WHAT YOU HAVE TO DO |
Transcribe exactly the line containing "camera: 10 degrees right, 5 degrees down" plus every later line in the data.

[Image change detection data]
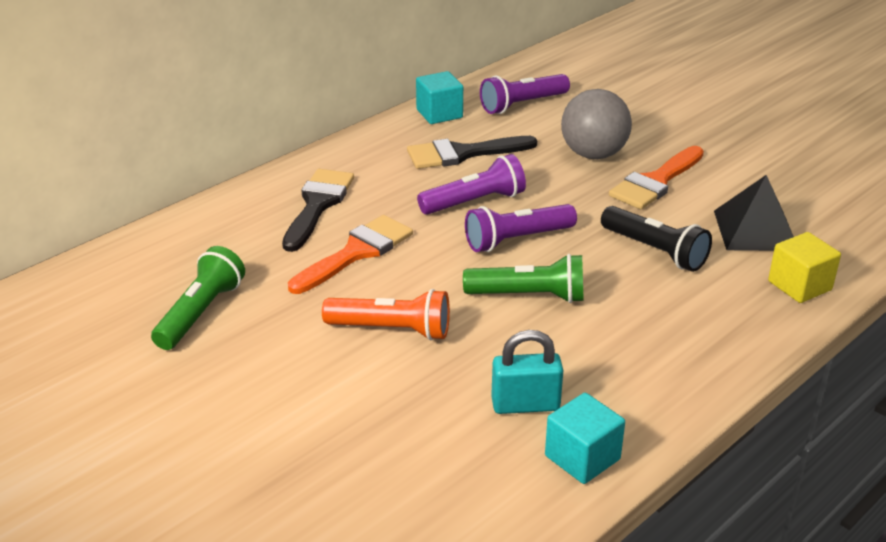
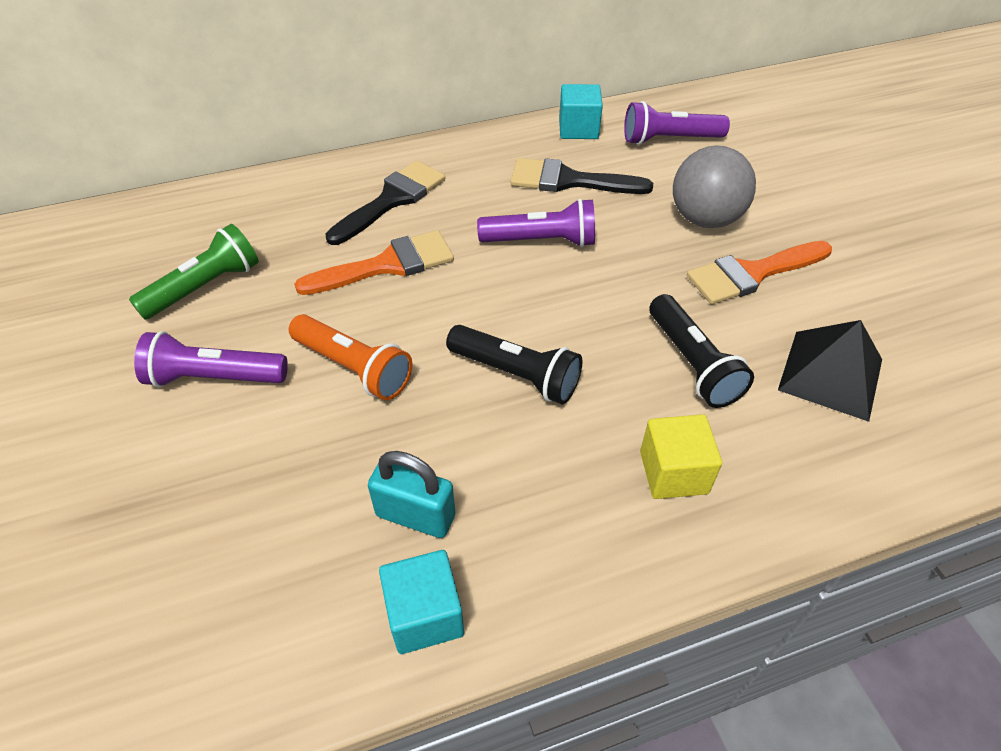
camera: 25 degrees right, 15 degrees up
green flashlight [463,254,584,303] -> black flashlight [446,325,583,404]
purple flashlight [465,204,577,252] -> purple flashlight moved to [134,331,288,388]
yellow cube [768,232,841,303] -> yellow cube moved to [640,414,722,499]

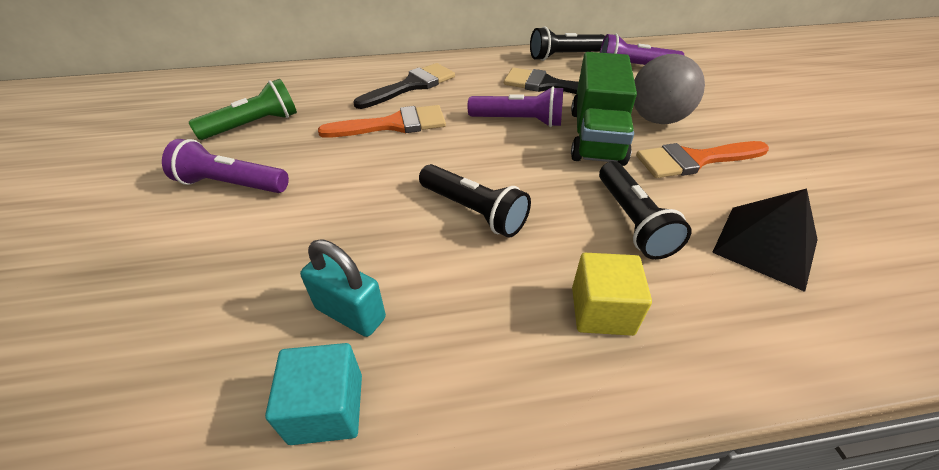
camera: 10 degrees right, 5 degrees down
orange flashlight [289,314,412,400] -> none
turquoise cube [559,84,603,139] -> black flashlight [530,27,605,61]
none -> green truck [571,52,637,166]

SOLUTION TO THIS TASK |
camera: 10 degrees right, 5 degrees down
orange flashlight [289,314,412,400] -> none
turquoise cube [559,84,603,139] -> black flashlight [530,27,605,61]
none -> green truck [571,52,637,166]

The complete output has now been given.